**TASK TO COMPLETE:** All lines below between the line with "F202: 1A (GND, SPK) -> none" and the line with "TR203: PMOS (G", including both, must be copied exactly, and the pictures must be omitted.

[Dataset excerpts]
[Start of section]
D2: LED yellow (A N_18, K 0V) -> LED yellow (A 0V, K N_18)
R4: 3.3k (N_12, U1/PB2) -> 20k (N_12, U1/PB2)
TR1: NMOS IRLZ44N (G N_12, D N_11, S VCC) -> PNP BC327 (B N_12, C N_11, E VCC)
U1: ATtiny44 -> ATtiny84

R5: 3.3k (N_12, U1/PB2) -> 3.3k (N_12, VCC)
[End of section]
[Start of section]
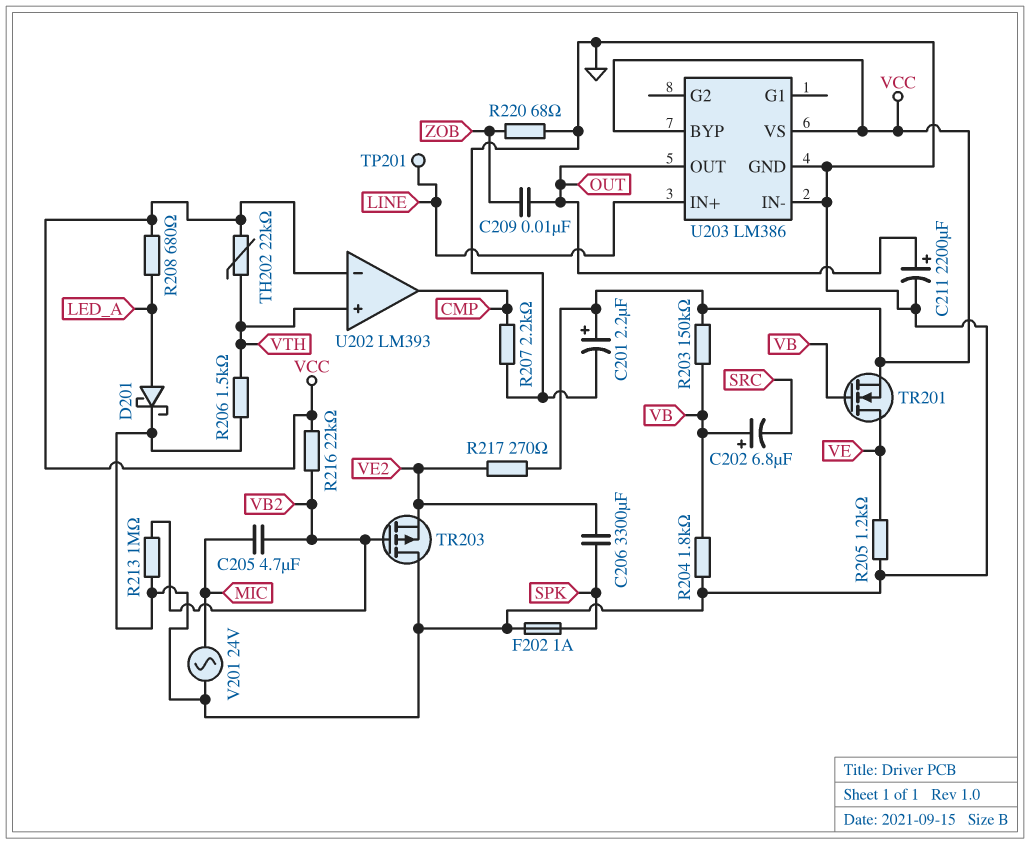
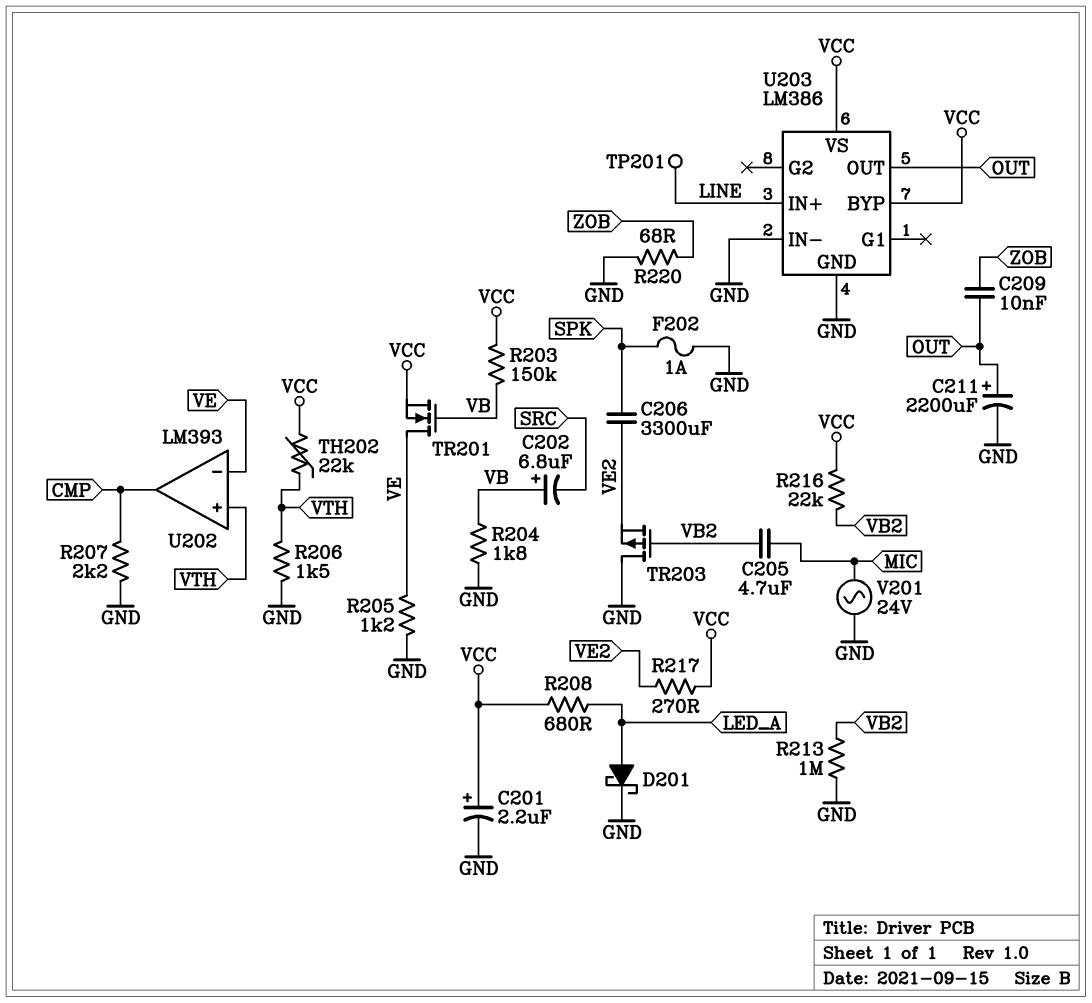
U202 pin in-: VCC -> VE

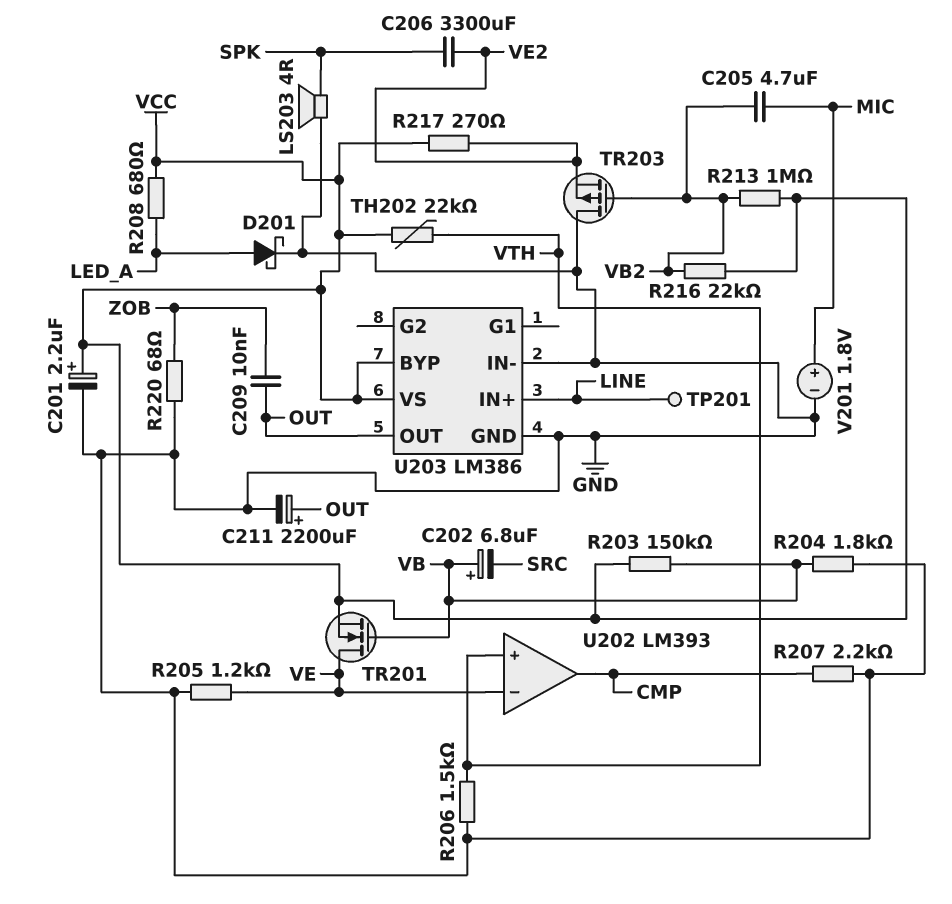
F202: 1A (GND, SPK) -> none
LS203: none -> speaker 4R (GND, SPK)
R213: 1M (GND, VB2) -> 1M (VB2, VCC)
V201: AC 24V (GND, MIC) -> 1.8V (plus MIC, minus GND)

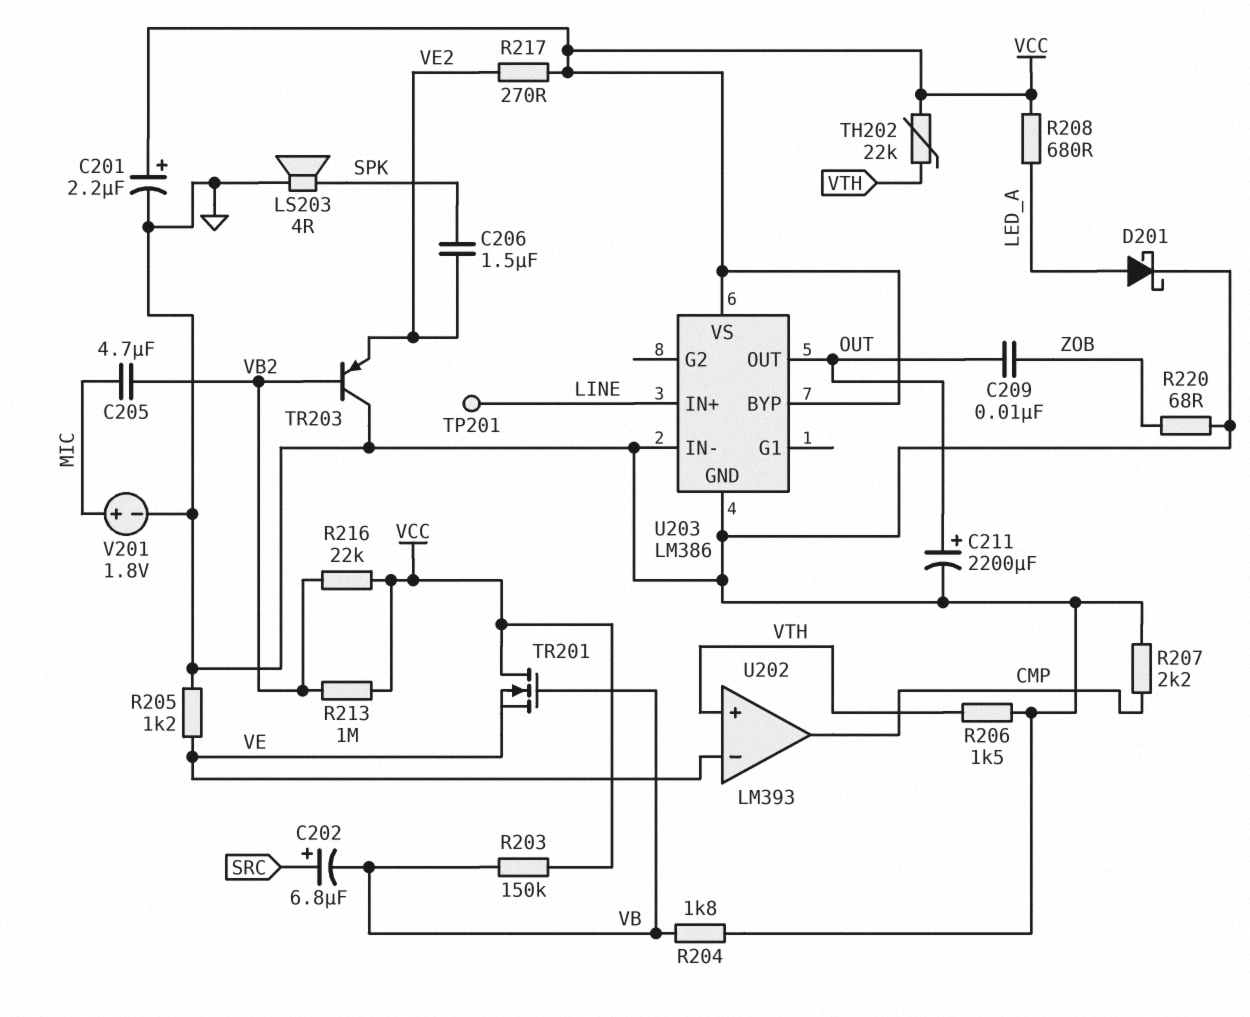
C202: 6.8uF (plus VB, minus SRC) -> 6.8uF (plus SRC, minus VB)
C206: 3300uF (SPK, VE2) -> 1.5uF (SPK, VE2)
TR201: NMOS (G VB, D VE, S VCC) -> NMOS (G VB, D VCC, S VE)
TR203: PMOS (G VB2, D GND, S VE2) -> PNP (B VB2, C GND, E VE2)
[End of section]
**RESPONSE TO THE TASK:**
F202: 1A (GND, SPK) -> none
LS203: none -> speaker 4R (GND, SPK)
R213: 1M (GND, VB2) -> 1M (VB2, VCC)
V201: AC 24V (GND, MIC) -> 1.8V (plus MIC, minus GND)

C202: 6.8uF (plus VB, minus SRC) -> 6.8uF (plus SRC, minus VB)
C206: 3300uF (SPK, VE2) -> 1.5uF (SPK, VE2)
TR201: NMOS (G VB, D VE, S VCC) -> NMOS (G VB, D VCC, S VE)
TR203: PMOS (G VB2, D GND, S VE2) -> PNP (B VB2, C GND, E VE2)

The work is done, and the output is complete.